ABOUT THIS TASK: The answer must be the full listing, reproduced without any change.

EXCERPTED DATA:
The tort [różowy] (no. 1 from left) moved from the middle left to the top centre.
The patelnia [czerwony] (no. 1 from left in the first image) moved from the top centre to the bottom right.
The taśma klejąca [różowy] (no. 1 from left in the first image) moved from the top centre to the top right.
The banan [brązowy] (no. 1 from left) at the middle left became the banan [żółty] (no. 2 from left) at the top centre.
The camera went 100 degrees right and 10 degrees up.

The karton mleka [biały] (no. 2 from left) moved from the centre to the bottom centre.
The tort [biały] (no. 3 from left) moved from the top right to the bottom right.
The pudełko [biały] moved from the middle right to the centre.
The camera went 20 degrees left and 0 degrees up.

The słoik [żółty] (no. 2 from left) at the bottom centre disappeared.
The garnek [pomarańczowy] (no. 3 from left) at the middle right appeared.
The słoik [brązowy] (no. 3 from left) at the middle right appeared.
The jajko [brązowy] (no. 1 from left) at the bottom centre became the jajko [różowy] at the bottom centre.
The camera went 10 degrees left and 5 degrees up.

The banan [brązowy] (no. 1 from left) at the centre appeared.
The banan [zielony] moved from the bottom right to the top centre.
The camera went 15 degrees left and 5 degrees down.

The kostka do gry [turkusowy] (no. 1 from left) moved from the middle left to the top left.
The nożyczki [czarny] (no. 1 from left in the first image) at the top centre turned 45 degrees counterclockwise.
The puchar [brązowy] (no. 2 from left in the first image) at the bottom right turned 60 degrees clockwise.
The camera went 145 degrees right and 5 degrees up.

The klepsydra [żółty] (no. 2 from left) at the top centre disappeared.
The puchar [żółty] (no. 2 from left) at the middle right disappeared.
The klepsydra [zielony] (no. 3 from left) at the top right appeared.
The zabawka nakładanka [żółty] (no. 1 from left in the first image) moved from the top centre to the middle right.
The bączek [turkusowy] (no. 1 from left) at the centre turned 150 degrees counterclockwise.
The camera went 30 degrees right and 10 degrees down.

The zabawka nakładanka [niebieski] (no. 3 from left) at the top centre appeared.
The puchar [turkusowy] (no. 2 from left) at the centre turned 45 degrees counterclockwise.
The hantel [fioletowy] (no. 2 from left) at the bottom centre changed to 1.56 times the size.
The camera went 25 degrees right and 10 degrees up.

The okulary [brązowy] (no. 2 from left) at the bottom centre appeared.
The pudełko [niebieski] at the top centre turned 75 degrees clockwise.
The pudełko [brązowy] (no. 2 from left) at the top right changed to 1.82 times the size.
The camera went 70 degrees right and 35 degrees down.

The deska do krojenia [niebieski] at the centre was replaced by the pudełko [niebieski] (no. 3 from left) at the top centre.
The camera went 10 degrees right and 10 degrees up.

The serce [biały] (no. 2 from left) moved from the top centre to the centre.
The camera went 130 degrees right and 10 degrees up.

TASK RESULT:
The tort [różowy] (no. 1 from left) moved from the middle left to the top centre.
The patelnia [czerwony] (no. 1 from left in the first image) moved from the top centre to the bottom right.
The taśma klejąca [różowy] (no. 1 from left in the first image) moved from the top centre to the top right.
The banan [brązowy] (no. 1 from left) at the middle left became the banan [żółty] (no. 2 from left) at the top centre.
The camera went 100 degrees right and 10 degrees up.

The karton mleka [biały] (no. 2 from left) moved from the centre to the bottom centre.
The tort [biały] (no. 3 from left) moved from the top right to the bottom right.
The pudełko [biały] moved from the middle right to the centre.
The camera went 20 degrees left and 0 degrees up.

The słoik [żółty] (no. 2 from left) at the bottom centre disappeared.
The garnek [pomarańczowy] (no. 3 from left) at the middle right appeared.
The słoik [brązowy] (no. 3 from left) at the middle right appeared.
The jajko [brązowy] (no. 1 from left) at the bottom centre became the jajko [różowy] at the bottom centre.
The camera went 10 degrees left and 5 degrees up.

The banan [brązowy] (no. 1 from left) at the centre appeared.
The banan [zielony] moved from the bottom right to the top centre.
The camera went 15 degrees left and 5 degrees down.

The kostka do gry [turkusowy] (no. 1 from left) moved from the middle left to the top left.
The nożyczki [czarny] (no. 1 from left in the first image) at the top centre turned 45 degrees counterclockwise.
The puchar [brązowy] (no. 2 from left in the first image) at the bottom right turned 60 degrees clockwise.
The camera went 145 degrees right and 5 degrees up.

The klepsydra [żółty] (no. 2 from left) at the top centre disappeared.
The puchar [żółty] (no. 2 from left) at the middle right disappeared.
The klepsydra [zielony] (no. 3 from left) at the top right appeared.
The zabawka nakładanka [żółty] (no. 1 from left in the first image) moved from the top centre to the middle right.
The bączek [turkusowy] (no. 1 from left) at the centre turned 150 degrees counterclockwise.
The camera went 30 degrees right and 10 degrees down.

The zabawka nakładanka [niebieski] (no. 3 from left) at the top centre appeared.
The puchar [turkusowy] (no. 2 from left) at the centre turned 45 degrees counterclockwise.
The hantel [fioletowy] (no. 2 from left) at the bottom centre changed to 1.56 times the size.
The camera went 25 degrees right and 10 degrees up.

The okulary [brązowy] (no. 2 from left) at the bottom centre appeared.
The pudełko [niebieski] at the top centre turned 75 degrees clockwise.
The pudełko [brązowy] (no. 2 from left) at the top right changed to 1.82 times the size.
The camera went 70 degrees right and 35 degrees down.

The deska do krojenia [niebieski] at the centre was replaced by the pudełko [niebieski] (no. 3 from left) at the top centre.
The camera went 10 degrees right and 10 degrees up.

The serce [biały] (no. 2 from left) moved from the top centre to the centre.
The camera went 130 degrees right and 10 degrees up.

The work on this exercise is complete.